**YOUR GOAL:** Would you repeat exactly the part of the listing below that runs from the line containing "before: purple bowling pin" down to the line containing "pos2: [579, 299]", inclusive, and nothing else?

**SUPPLIED ENTRIES:**
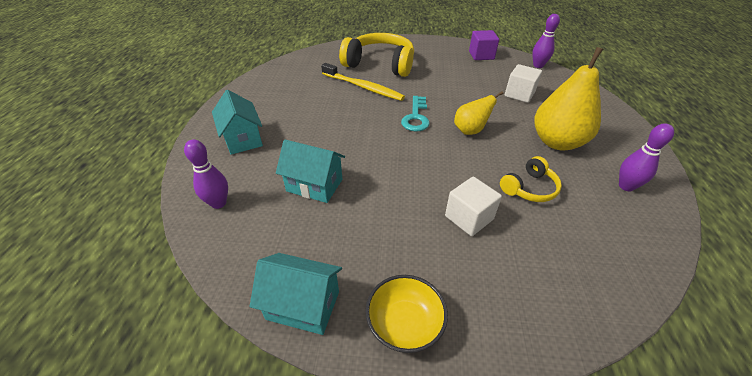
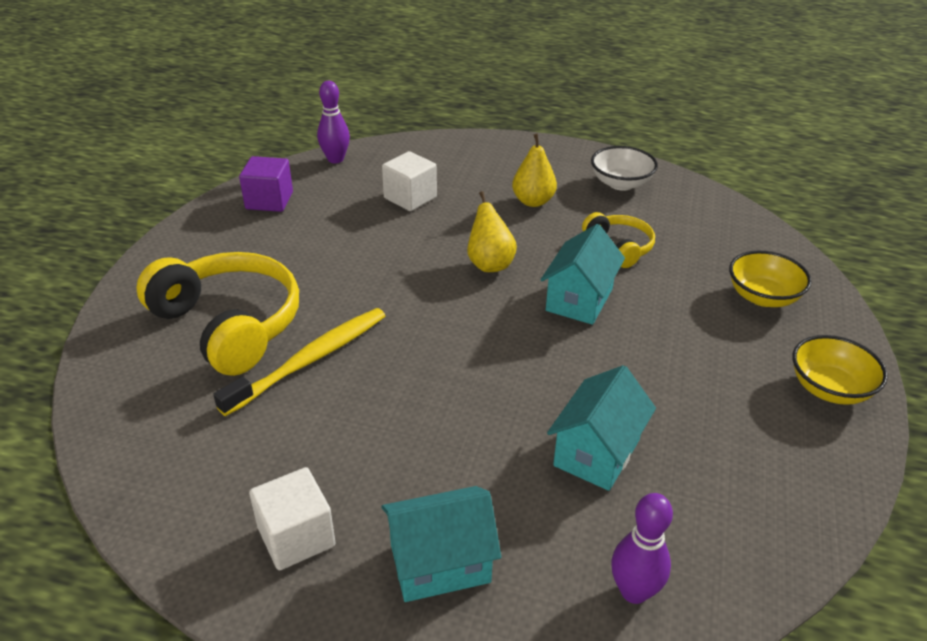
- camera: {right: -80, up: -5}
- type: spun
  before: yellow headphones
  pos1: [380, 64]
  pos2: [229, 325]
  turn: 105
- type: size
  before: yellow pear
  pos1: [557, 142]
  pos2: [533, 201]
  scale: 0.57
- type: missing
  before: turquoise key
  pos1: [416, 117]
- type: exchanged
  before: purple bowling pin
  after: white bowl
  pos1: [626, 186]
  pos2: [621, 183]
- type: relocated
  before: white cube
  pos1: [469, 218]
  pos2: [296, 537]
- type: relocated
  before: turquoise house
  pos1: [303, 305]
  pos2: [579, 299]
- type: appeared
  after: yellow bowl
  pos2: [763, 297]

**THE ANSWER:**
  before: purple bowling pin
  after: white bowl
  pos1: [626, 186]
  pos2: [621, 183]
- type: relocated
  before: white cube
  pos1: [469, 218]
  pos2: [296, 537]
- type: relocated
  before: turquoise house
  pos1: [303, 305]
  pos2: [579, 299]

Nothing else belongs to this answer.